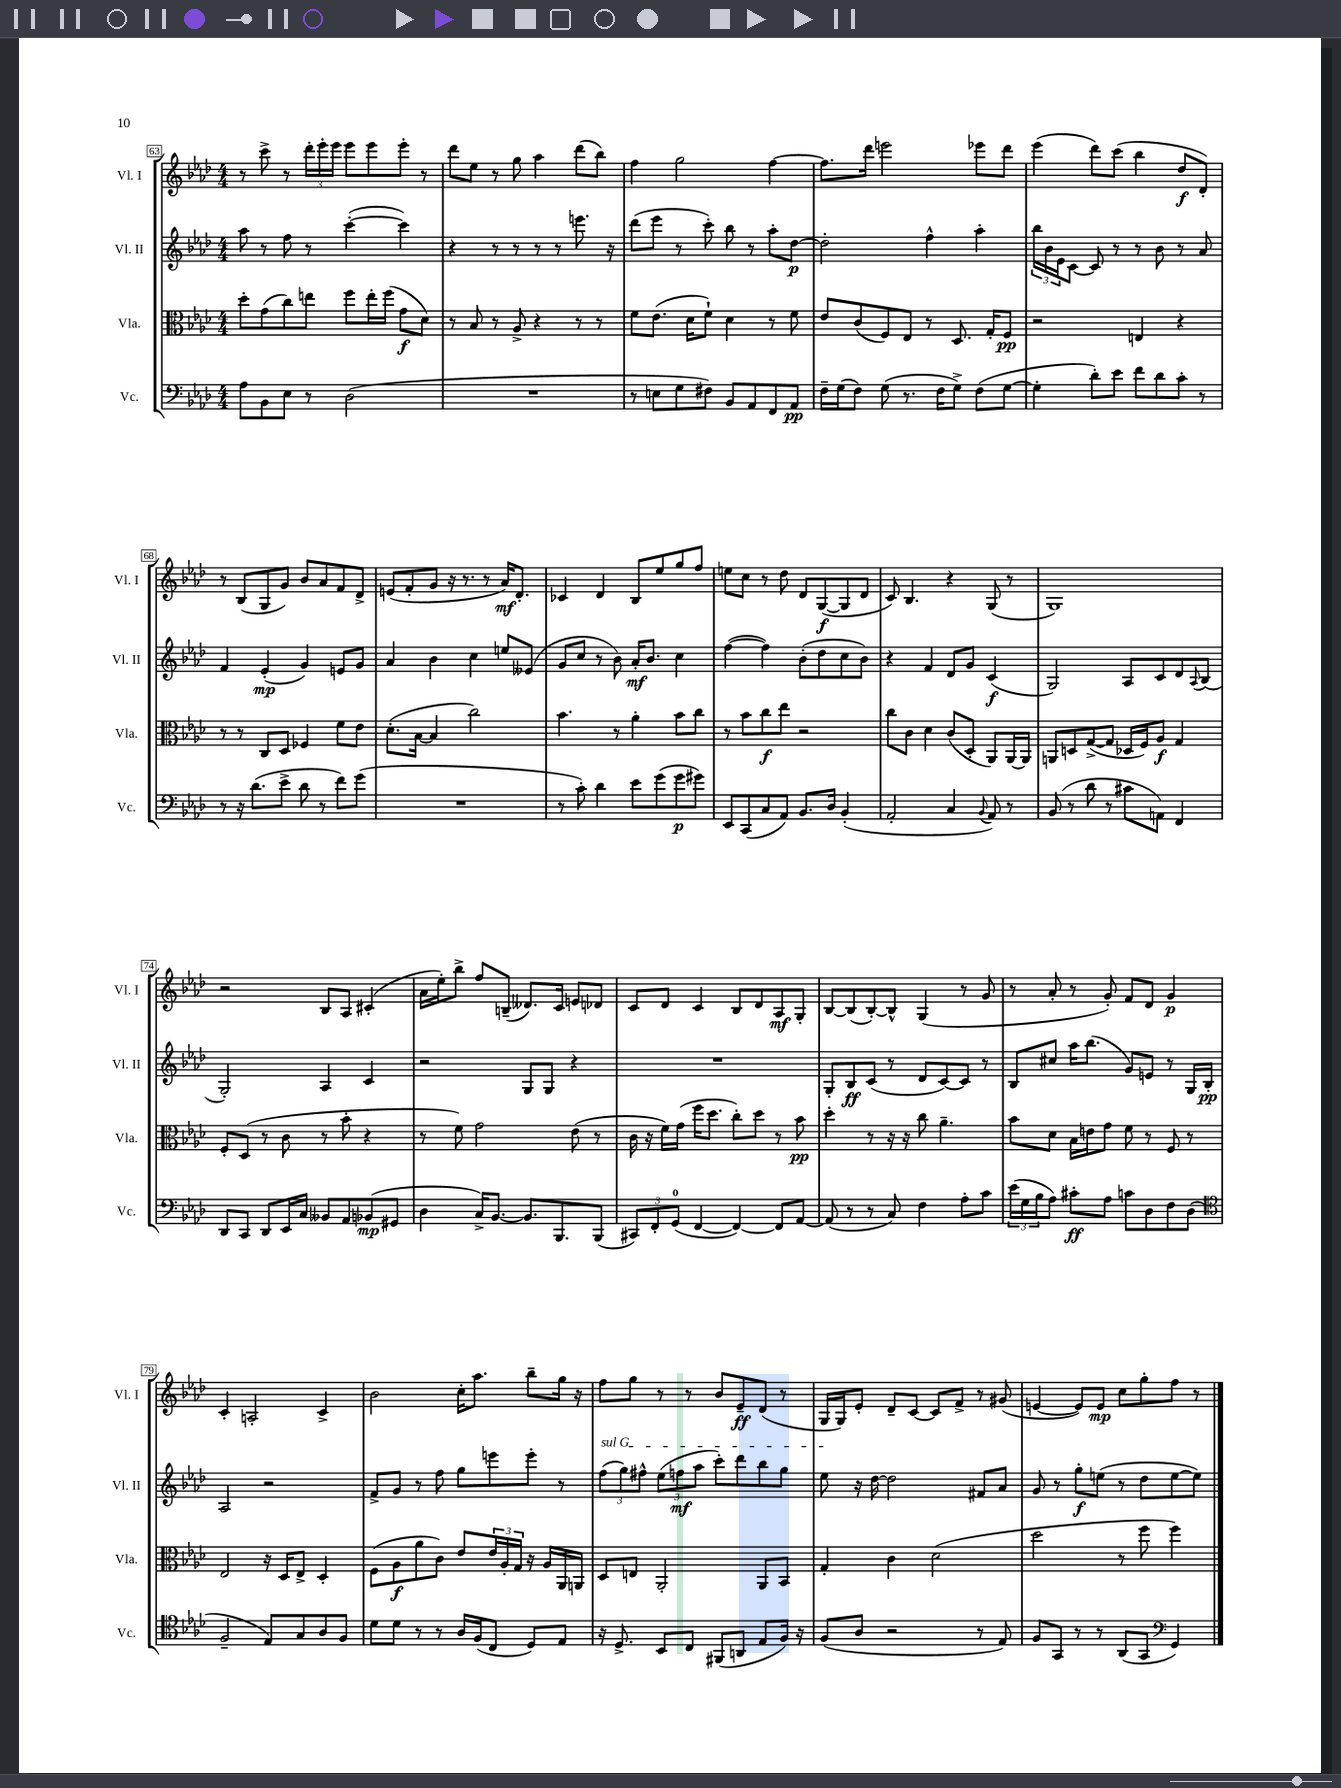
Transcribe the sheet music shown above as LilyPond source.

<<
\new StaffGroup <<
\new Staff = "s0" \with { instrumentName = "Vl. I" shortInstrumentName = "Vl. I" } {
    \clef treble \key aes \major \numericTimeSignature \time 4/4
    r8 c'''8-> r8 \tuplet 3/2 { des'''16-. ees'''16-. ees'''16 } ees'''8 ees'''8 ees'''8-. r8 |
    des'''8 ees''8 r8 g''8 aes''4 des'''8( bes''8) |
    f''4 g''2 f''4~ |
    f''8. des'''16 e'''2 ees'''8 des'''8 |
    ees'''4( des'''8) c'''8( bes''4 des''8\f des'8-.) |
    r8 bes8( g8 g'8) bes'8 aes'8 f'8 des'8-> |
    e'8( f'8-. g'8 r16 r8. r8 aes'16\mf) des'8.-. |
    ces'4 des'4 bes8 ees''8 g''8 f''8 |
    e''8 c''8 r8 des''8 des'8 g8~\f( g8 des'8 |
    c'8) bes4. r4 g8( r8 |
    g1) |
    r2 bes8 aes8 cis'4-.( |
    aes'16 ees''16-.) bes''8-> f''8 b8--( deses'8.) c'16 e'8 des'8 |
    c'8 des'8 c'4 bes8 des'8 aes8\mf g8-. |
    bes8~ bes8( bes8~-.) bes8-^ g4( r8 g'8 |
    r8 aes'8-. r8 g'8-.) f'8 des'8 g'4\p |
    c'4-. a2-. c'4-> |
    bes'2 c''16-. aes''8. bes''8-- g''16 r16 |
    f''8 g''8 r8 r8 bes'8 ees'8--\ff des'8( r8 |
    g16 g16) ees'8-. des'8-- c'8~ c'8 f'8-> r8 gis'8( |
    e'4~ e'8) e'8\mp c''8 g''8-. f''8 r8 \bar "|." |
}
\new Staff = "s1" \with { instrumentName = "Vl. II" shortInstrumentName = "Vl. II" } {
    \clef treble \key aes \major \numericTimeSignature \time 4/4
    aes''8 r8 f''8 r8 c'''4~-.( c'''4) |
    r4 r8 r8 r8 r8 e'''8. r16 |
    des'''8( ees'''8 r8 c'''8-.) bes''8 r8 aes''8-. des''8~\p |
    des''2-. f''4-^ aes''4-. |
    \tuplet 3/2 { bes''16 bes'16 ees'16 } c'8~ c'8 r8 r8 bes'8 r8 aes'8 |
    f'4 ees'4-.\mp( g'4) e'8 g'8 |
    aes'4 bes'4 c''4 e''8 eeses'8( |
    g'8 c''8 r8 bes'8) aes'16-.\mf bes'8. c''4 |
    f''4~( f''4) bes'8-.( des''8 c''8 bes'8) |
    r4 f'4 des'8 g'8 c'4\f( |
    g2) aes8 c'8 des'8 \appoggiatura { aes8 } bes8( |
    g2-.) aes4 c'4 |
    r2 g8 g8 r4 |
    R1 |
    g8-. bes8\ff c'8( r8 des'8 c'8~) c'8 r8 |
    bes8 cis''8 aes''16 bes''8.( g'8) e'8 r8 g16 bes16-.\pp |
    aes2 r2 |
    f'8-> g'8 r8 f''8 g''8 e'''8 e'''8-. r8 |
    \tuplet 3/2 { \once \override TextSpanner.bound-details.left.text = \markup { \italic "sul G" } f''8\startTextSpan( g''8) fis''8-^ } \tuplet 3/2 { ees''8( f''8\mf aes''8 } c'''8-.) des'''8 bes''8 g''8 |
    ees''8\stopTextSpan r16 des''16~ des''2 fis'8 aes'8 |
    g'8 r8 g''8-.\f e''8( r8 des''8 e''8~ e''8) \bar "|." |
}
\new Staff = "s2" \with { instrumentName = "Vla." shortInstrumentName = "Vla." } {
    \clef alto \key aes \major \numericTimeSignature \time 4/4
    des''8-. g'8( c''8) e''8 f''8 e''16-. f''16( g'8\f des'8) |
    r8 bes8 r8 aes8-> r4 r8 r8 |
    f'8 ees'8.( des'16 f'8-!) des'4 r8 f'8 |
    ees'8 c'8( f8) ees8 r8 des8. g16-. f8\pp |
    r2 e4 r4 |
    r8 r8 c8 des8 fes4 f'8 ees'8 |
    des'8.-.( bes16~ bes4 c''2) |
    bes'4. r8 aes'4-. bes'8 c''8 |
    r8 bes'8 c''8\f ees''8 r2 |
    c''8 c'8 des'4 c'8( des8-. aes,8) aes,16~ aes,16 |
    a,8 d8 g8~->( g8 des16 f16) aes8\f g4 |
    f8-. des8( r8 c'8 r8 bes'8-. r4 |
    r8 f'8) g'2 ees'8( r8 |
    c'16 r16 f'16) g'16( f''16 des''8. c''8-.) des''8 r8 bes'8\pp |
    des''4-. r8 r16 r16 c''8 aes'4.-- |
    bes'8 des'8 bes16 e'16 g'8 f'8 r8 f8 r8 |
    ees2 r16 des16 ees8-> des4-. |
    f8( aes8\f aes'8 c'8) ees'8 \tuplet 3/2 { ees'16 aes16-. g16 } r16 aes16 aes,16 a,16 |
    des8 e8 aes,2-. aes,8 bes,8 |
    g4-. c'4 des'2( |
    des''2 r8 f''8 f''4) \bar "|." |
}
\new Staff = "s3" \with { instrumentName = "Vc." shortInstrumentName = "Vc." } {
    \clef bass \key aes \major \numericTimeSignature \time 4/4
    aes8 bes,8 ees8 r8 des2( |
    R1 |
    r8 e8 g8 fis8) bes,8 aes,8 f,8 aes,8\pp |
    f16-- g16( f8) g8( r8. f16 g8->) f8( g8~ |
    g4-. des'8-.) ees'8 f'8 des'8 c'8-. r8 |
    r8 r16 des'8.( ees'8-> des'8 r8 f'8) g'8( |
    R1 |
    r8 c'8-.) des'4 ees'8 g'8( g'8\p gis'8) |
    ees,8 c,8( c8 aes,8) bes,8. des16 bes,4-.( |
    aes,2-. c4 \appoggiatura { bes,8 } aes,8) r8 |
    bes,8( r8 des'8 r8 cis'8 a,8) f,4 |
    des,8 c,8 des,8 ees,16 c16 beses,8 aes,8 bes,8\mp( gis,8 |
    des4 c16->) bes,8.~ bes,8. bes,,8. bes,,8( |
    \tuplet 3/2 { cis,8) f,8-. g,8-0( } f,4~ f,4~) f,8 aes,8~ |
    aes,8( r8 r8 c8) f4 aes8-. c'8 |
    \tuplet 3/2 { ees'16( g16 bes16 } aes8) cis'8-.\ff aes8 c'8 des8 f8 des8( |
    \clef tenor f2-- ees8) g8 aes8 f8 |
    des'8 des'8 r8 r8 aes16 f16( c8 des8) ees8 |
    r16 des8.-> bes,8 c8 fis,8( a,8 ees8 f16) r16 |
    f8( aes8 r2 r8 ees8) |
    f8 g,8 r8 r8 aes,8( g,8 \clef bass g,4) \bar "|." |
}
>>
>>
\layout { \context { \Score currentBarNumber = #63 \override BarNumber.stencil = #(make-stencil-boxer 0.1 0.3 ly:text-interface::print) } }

**Goal**. Report every line of the material above that contains the string "tuplet", matching case exactly.

**Problem solution**.
    r8 c'''8-> r8 \tuplet 3/2 { des'''16-. ees'''16-. ees'''16 } ees'''8 ees'''8 ees'''8-. r8 |
    \tuplet 3/2 { bes''16 bes'16 ees'16 } c'8~ c'8 r8 r8 bes'8 r8 aes'8 |
    \tuplet 3/2 { \once \override TextSpanner.bound-details.left.text = \markup { \italic "sul G" } f''8\startTextSpan( g''8) fis''8-^ } \tuplet 3/2 { ees''8( f''8\mf aes''8 } c'''8-.) des'''8 bes''8 g''8 |
    f8( aes8\f aes'8 c'8) ees'8 \tuplet 3/2 { ees'16 aes16-. g16 } r16 aes16 aes,16 a,16 |
    \tuplet 3/2 { cis,8) f,8-. g,8-0( } f,4~ f,4~) f,8 aes,8~ |
    \tuplet 3/2 { ees'16( g16 bes16 } aes8) cis'8-.\ff aes8 c'8 des8 f8 des8( |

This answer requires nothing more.